-- DATA FOR ANALYSIS follows --

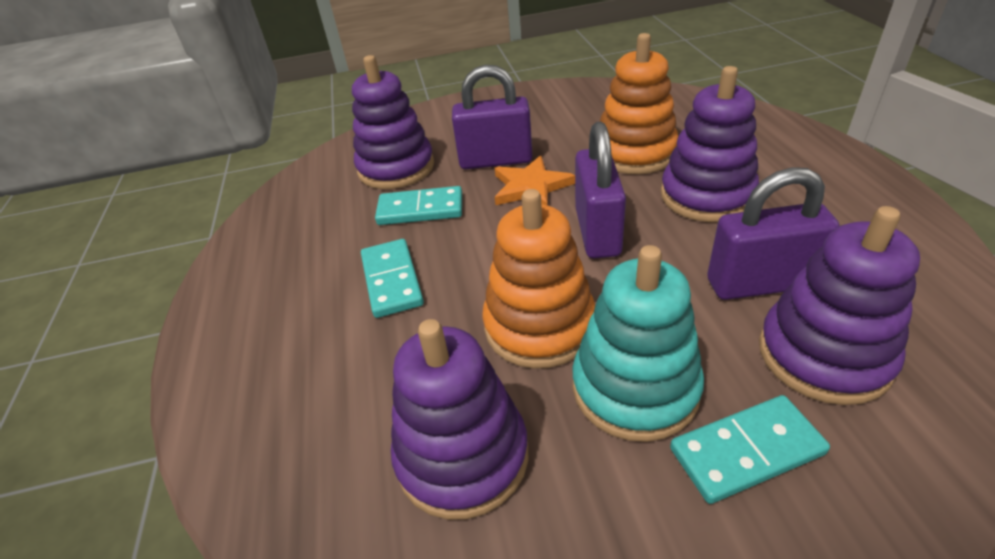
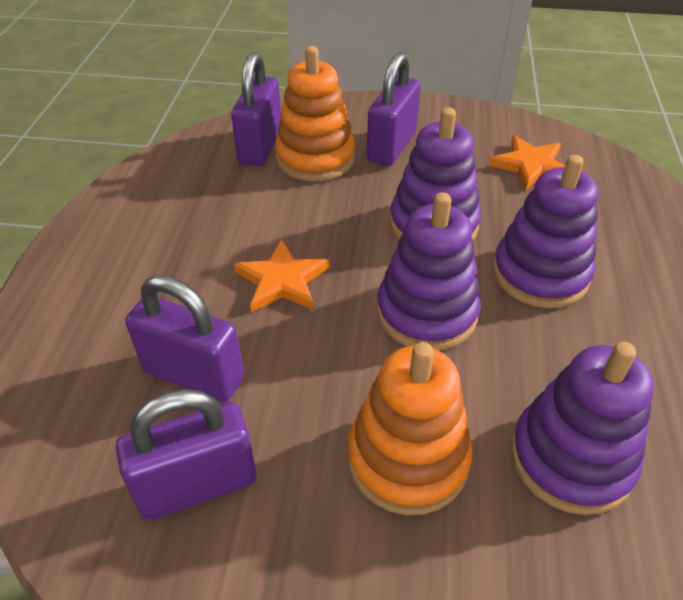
orange star: 1 -> 2
purple padlock: 3 -> 4
turquoise domino: 3 -> 0
turquoise stacking toy: 1 -> 0

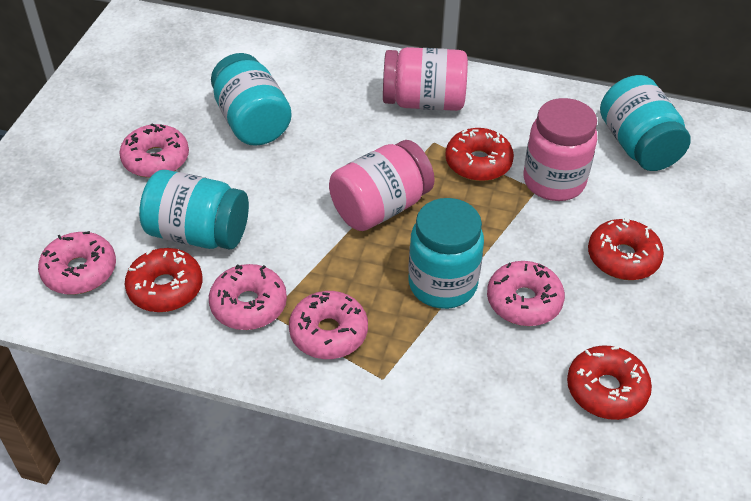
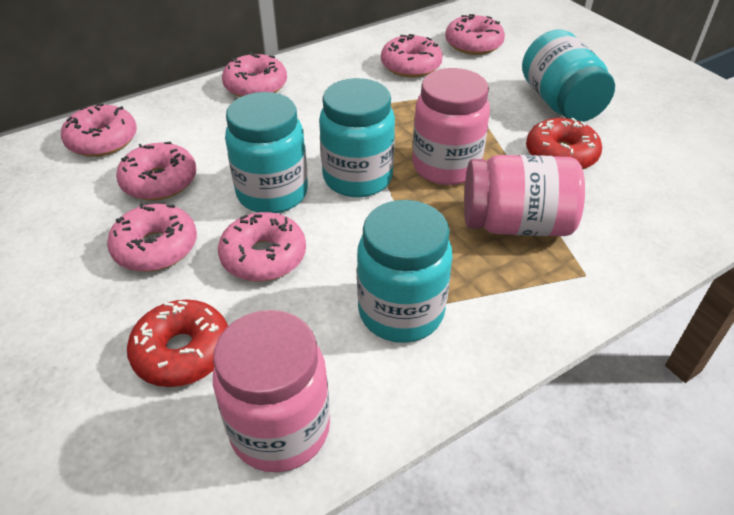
pink donut: 5 -> 7
red donut: 4 -> 2

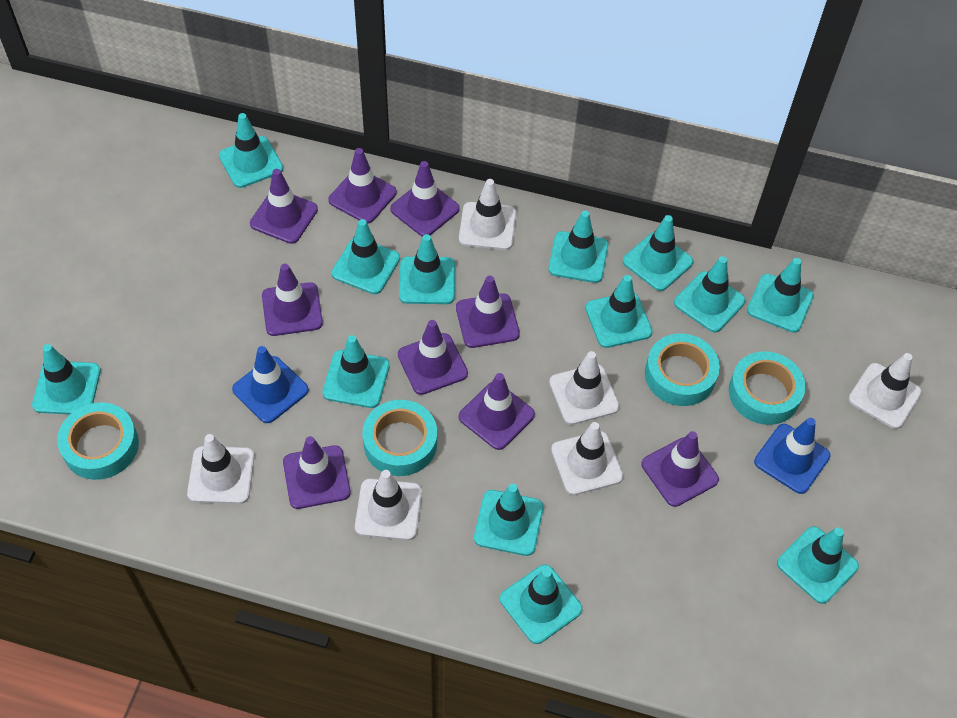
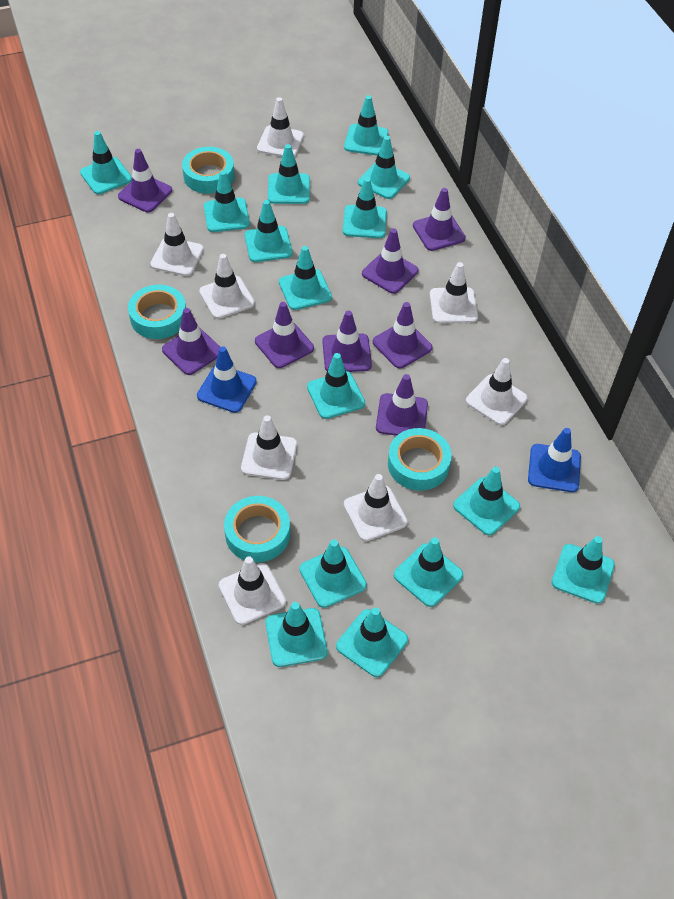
purple traffic cone: 9 -> 8
turquoise traffic cone: 13 -> 15
white traffic cone: 6 -> 8

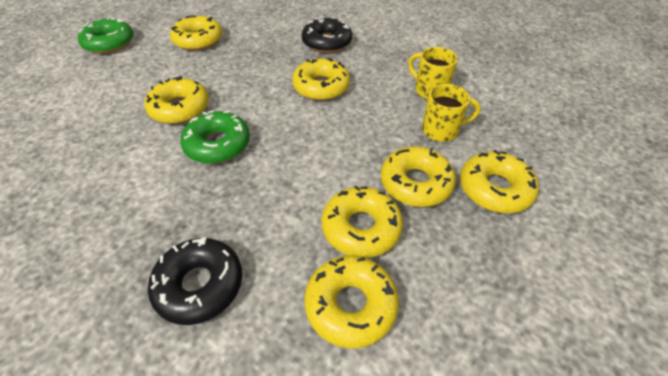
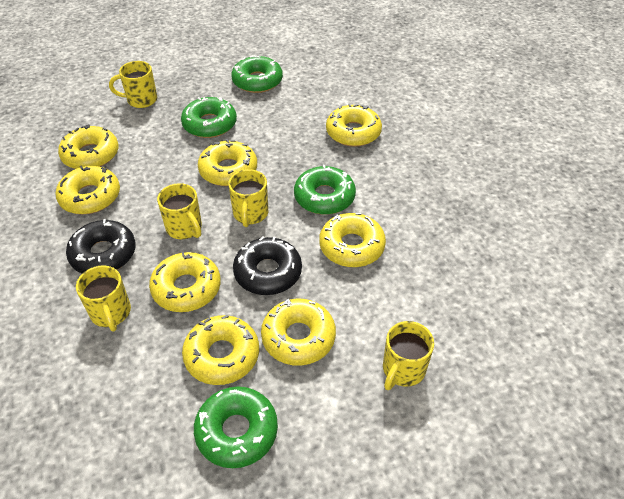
green donut: 2 -> 4
yellow donut: 7 -> 8
yellow mug: 2 -> 5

-- DATA FOR ANALYSIS concluded --

__YOUR GOAL__. What is needed is the number of lines in the data that hold the word "turquoise", and nothing more.

__OUTPUT__. 3